**GOAL OF THE EXERCISE:**
From the entries that follow, report every line in which "none" occurs.

**DATA SHOWN:**
=======

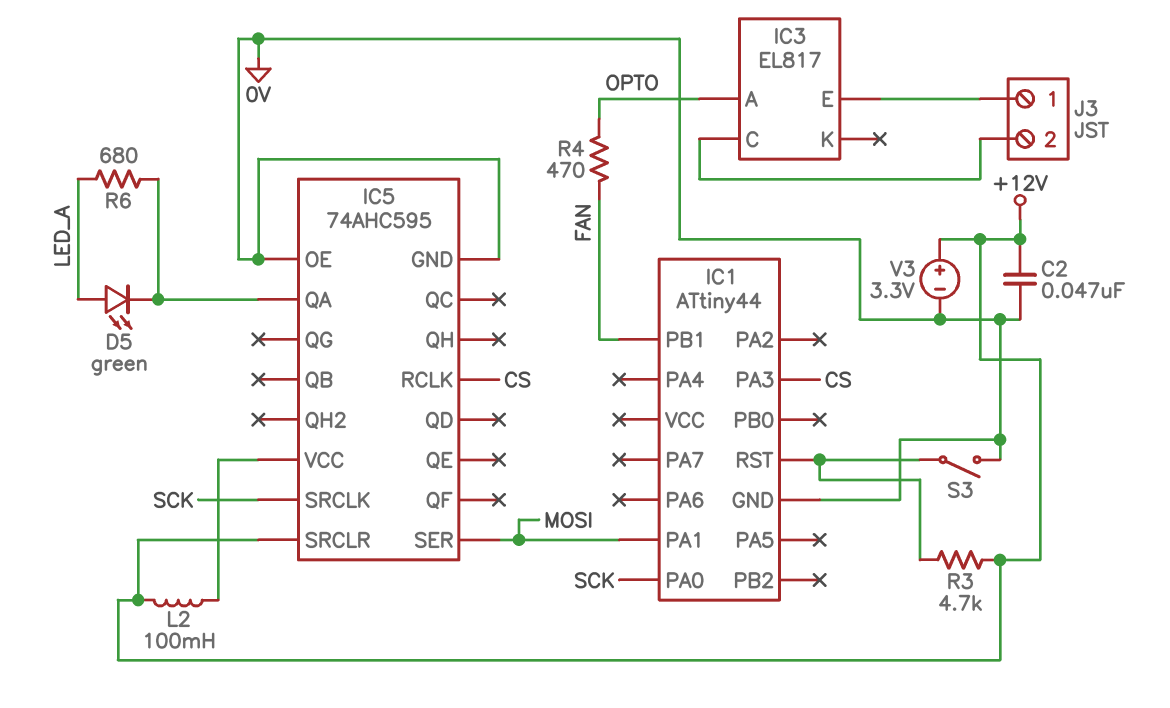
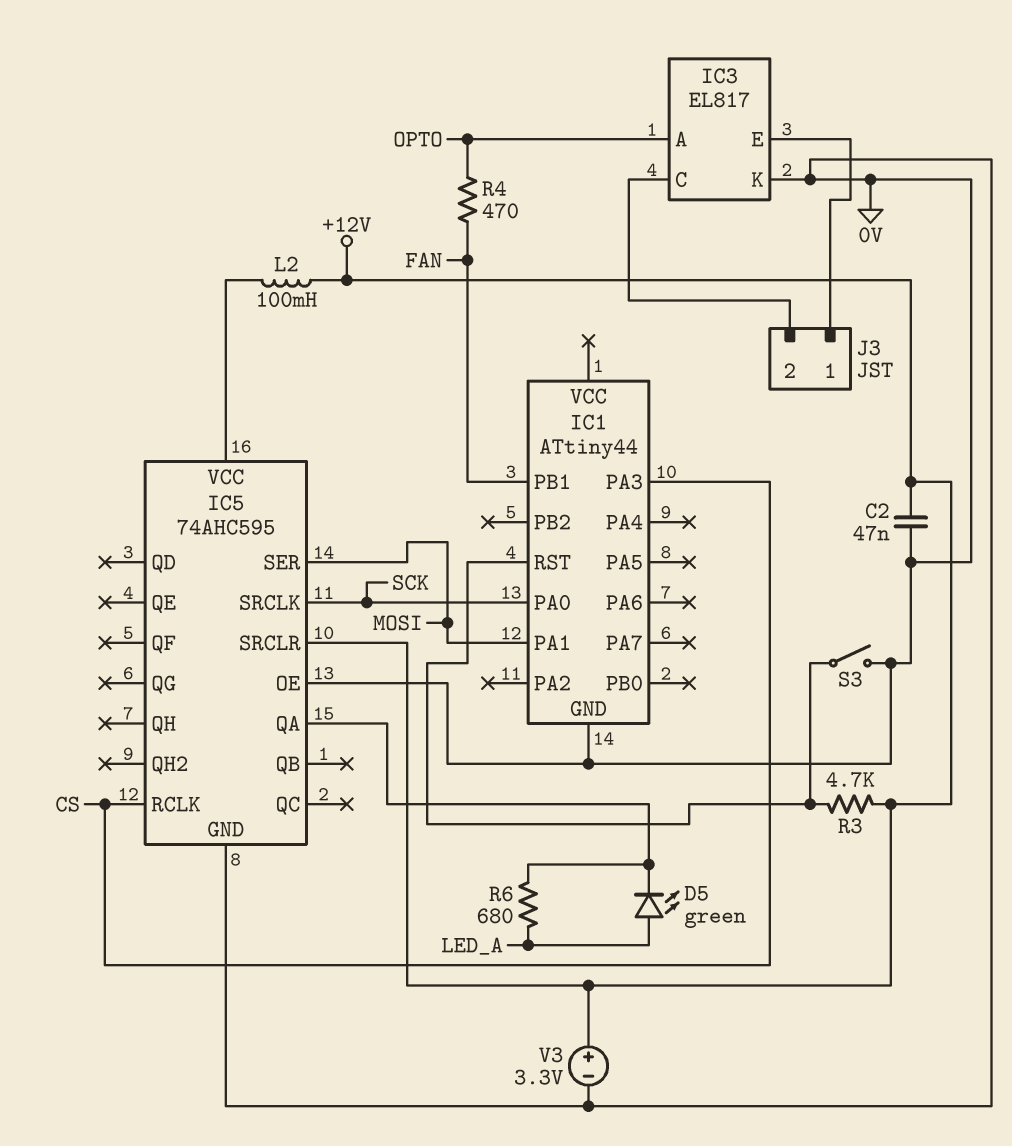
IC3 pin K: none -> 0V

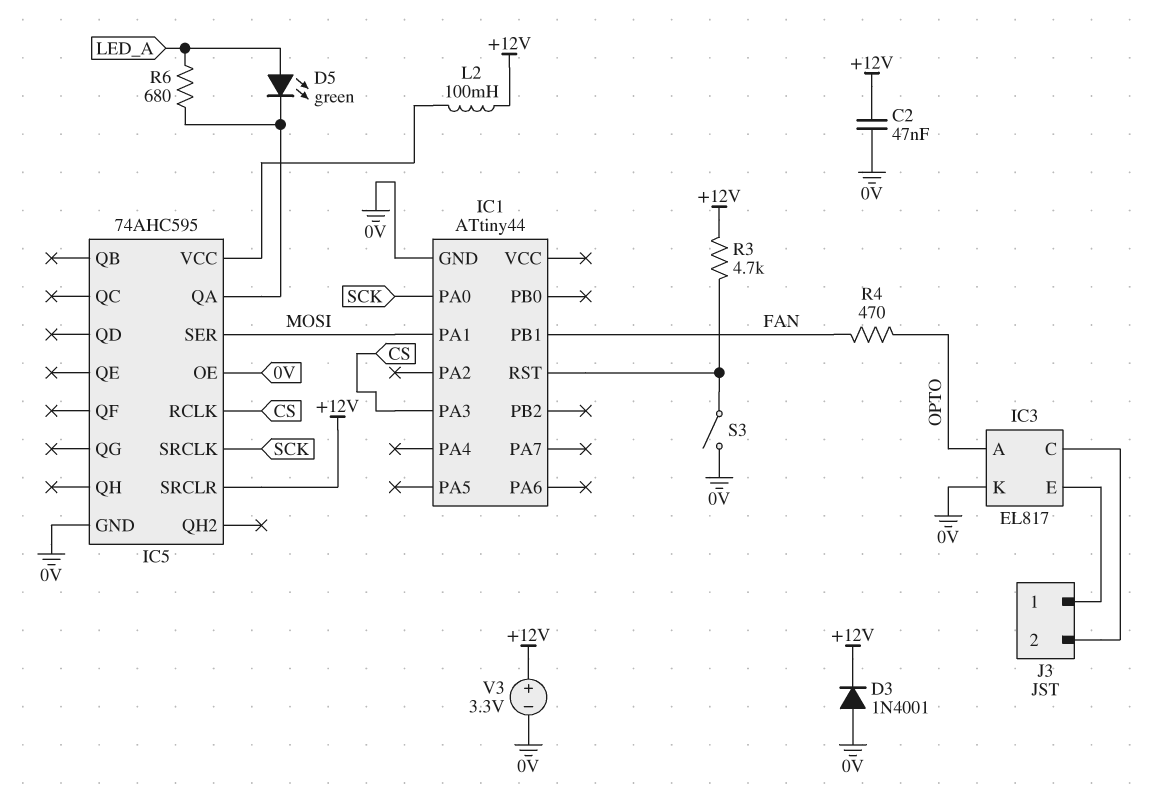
D3: none -> diode 1N4001 (A 0V, K +12V)

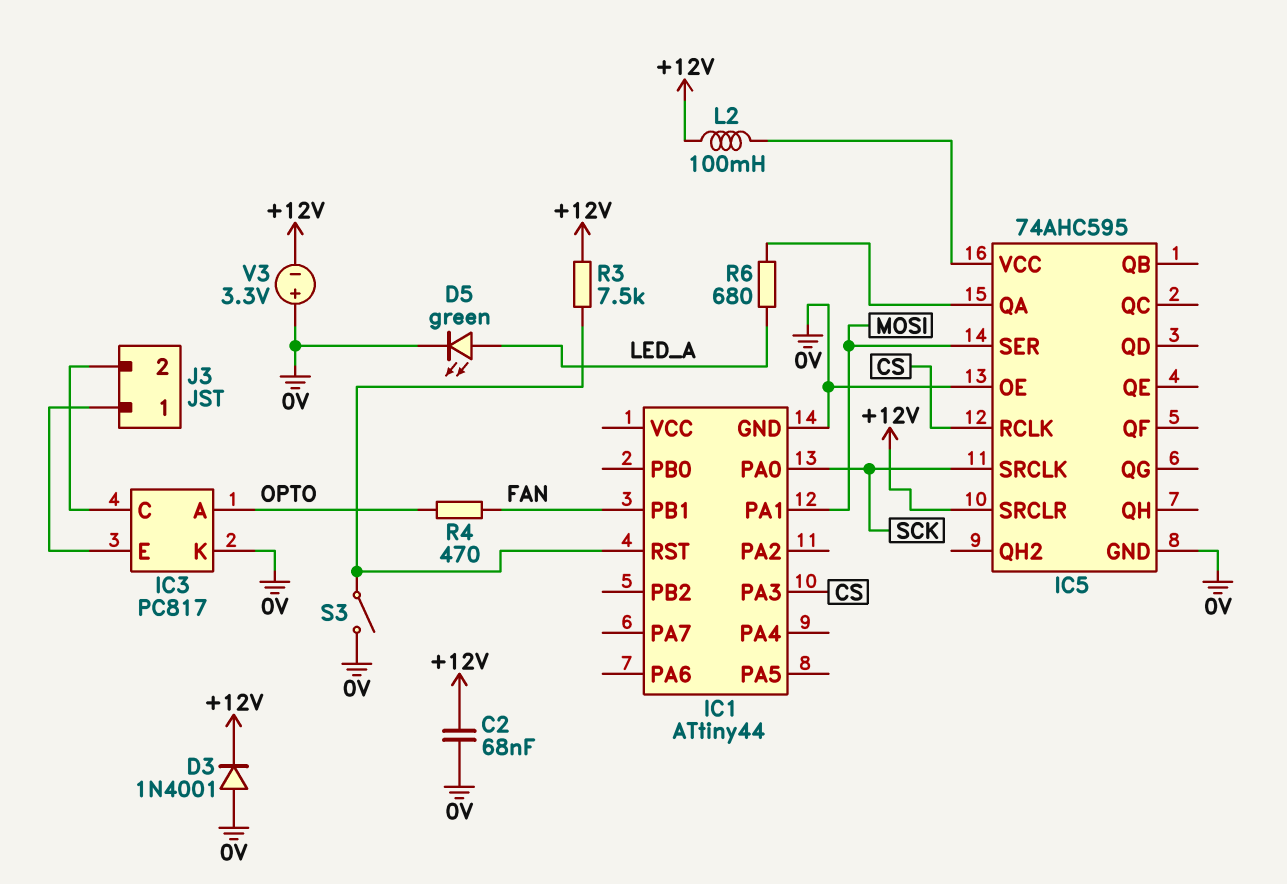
C2: 47nF (+12V, 0V) -> 68nF (+12V, 0V)
D5: LED green (A LED_A, K IC5/QA) -> LED green (A LED_A, K 0V)
IC3: EL817 -> PC817
R3: 4.7k (+12V, IC1/RST) -> 7.5k (+12V, IC1/RST)
V3: 3.3V (plus +12V, minus 0V) -> 3.3V (plus 0V, minus +12V)

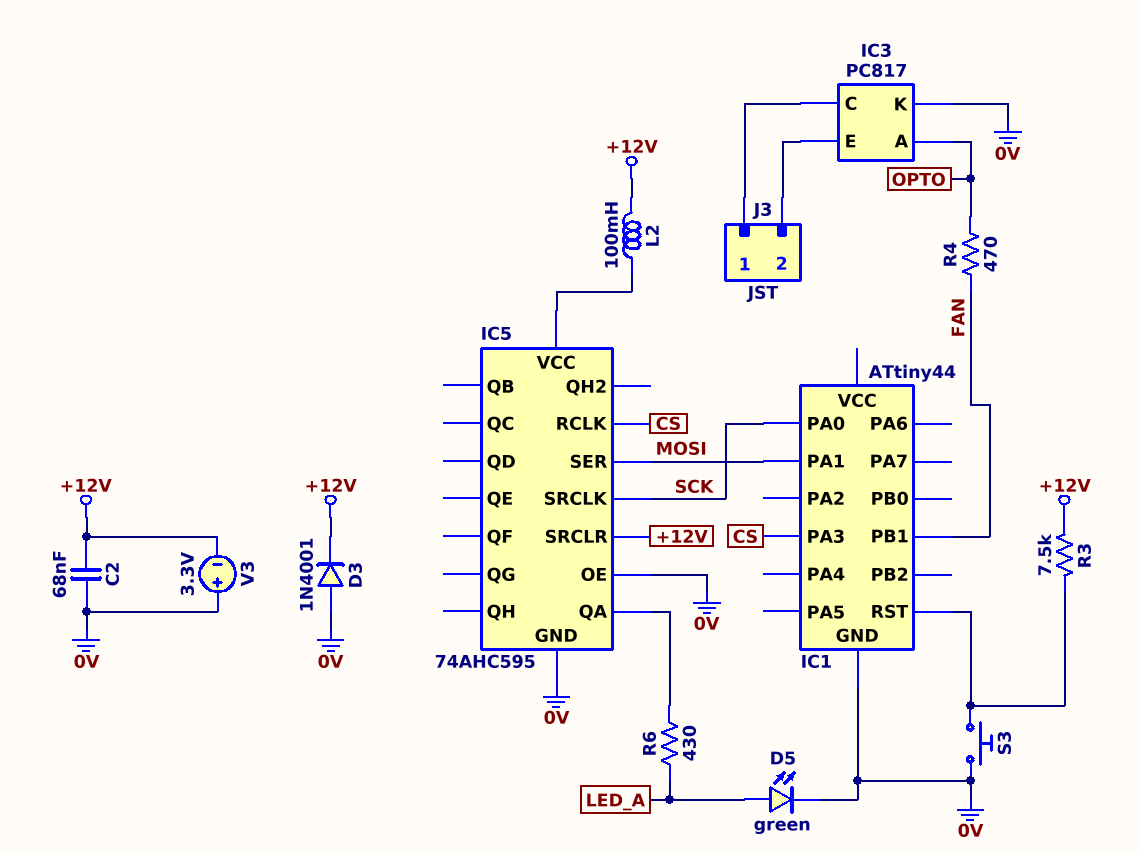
J3 pin 1: IC3/E -> IC3/C
J3 pin 2: IC3/C -> IC3/E
R6: 680 (IC5/QA, LED_A) -> 430 (IC5/QA, LED_A)
S3: switch (0V, IC1/RST) -> button (0V, IC1/RST)

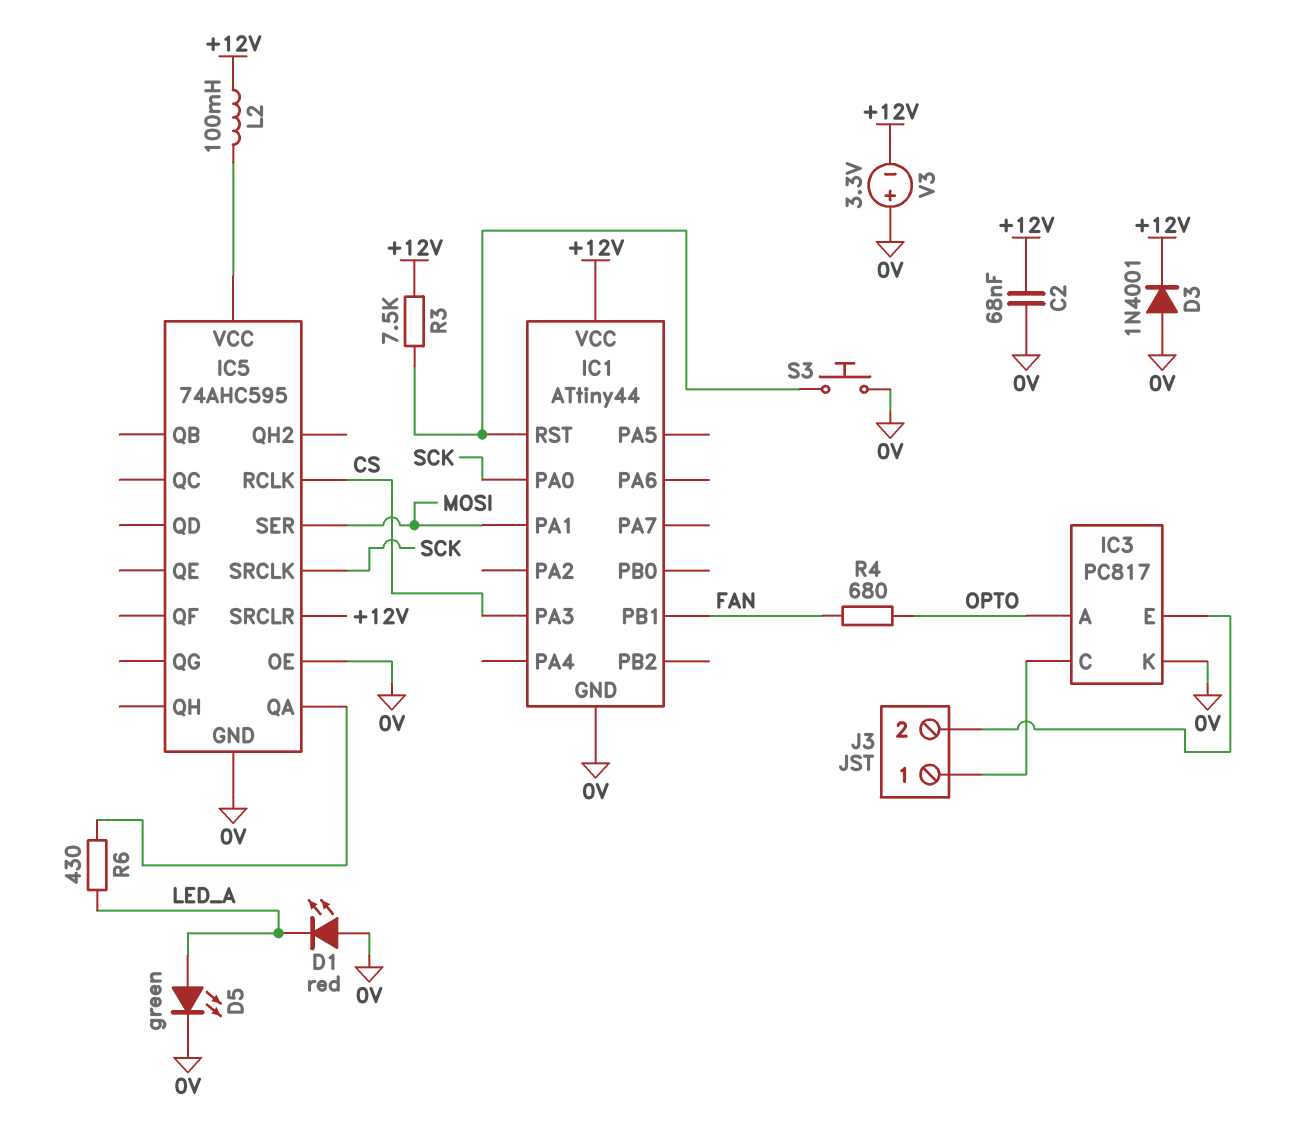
D1: none -> LED red (A 0V, K LED_A)
IC1 pin VCC: none -> +12V
R4: 470 (FAN, OPTO) -> 680 (FAN, OPTO)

=======

**SOLUTION BELOW:**
IC3 pin K: none -> 0V
D3: none -> diode 1N4001 (A 0V, K +12V)
D1: none -> LED red (A 0V, K LED_A)
IC1 pin VCC: none -> +12V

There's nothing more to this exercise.